Task input section start
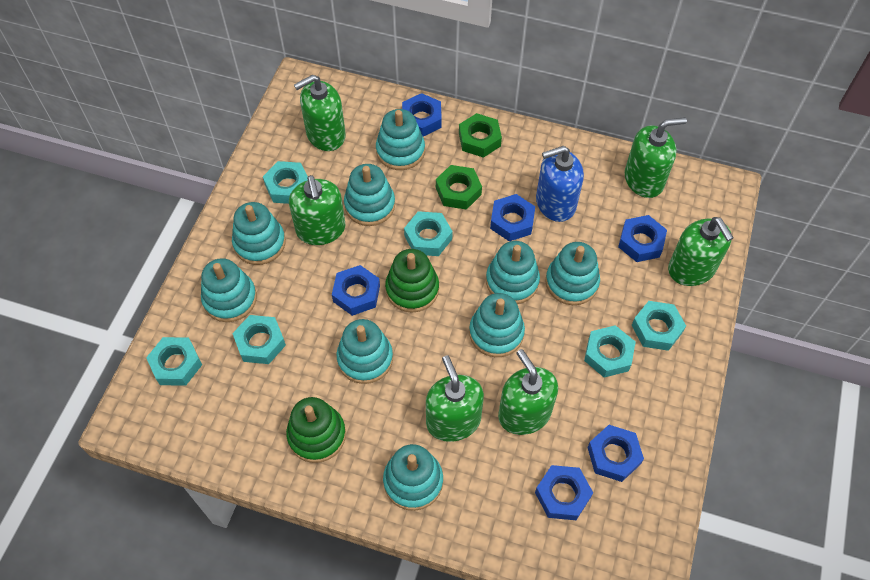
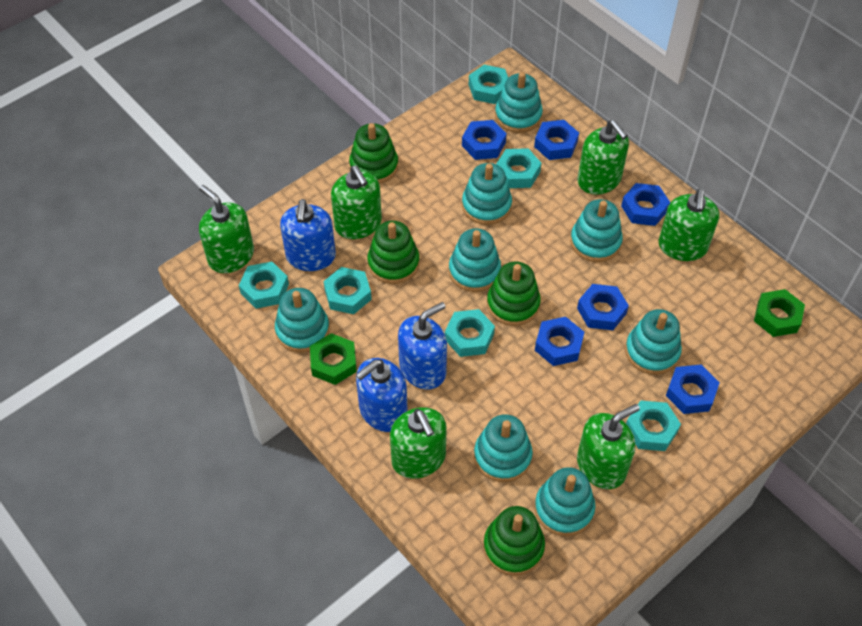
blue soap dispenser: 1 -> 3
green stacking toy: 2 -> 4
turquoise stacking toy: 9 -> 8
Task input section end
Task input section start
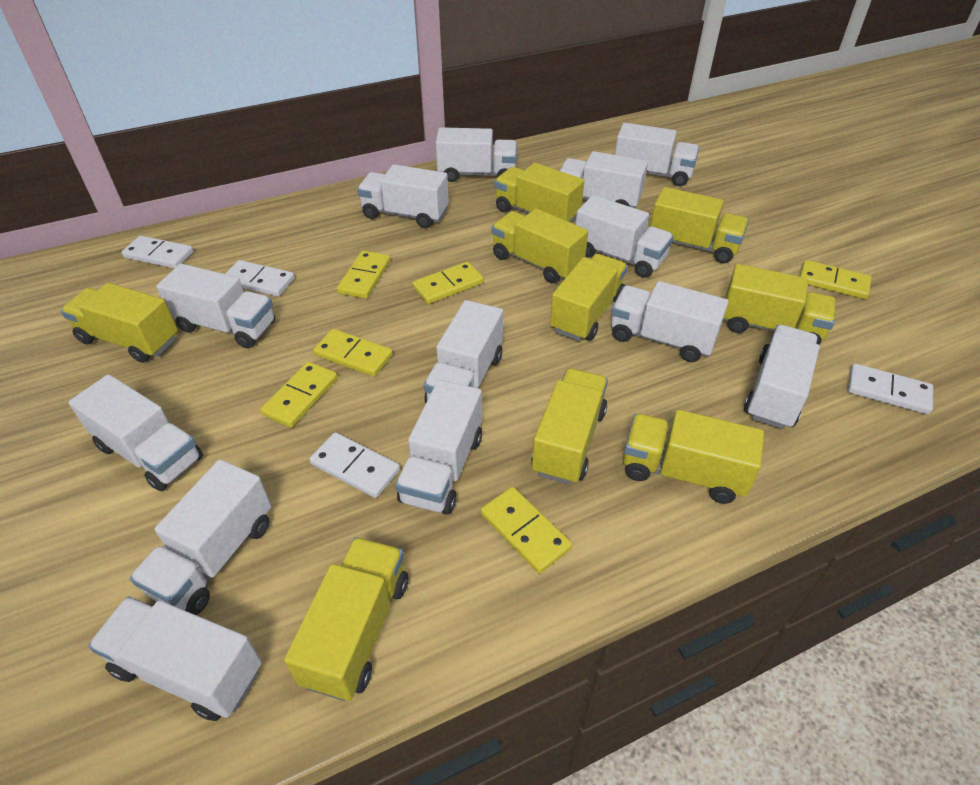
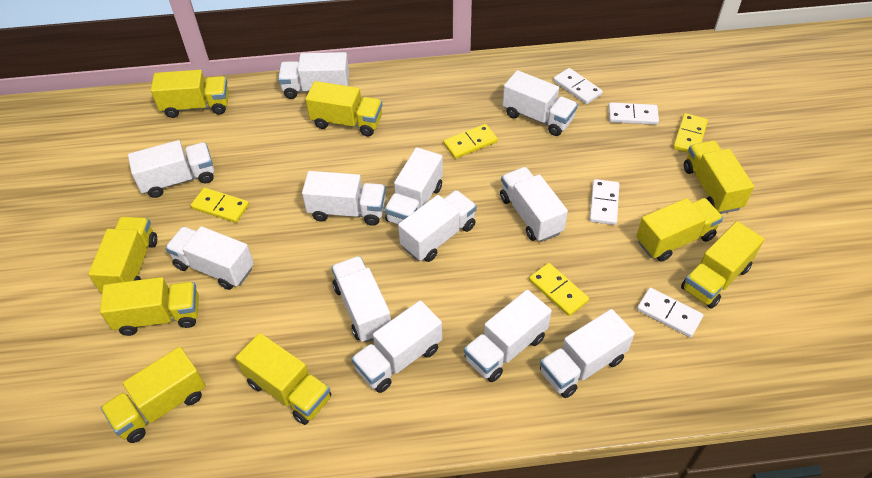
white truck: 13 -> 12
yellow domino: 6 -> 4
Task input section end
__Problem details__. Check each line above for the string "stacking" and show the ones that have it.

__Response below__.
green stacking toy: 2 -> 4
turquoise stacking toy: 9 -> 8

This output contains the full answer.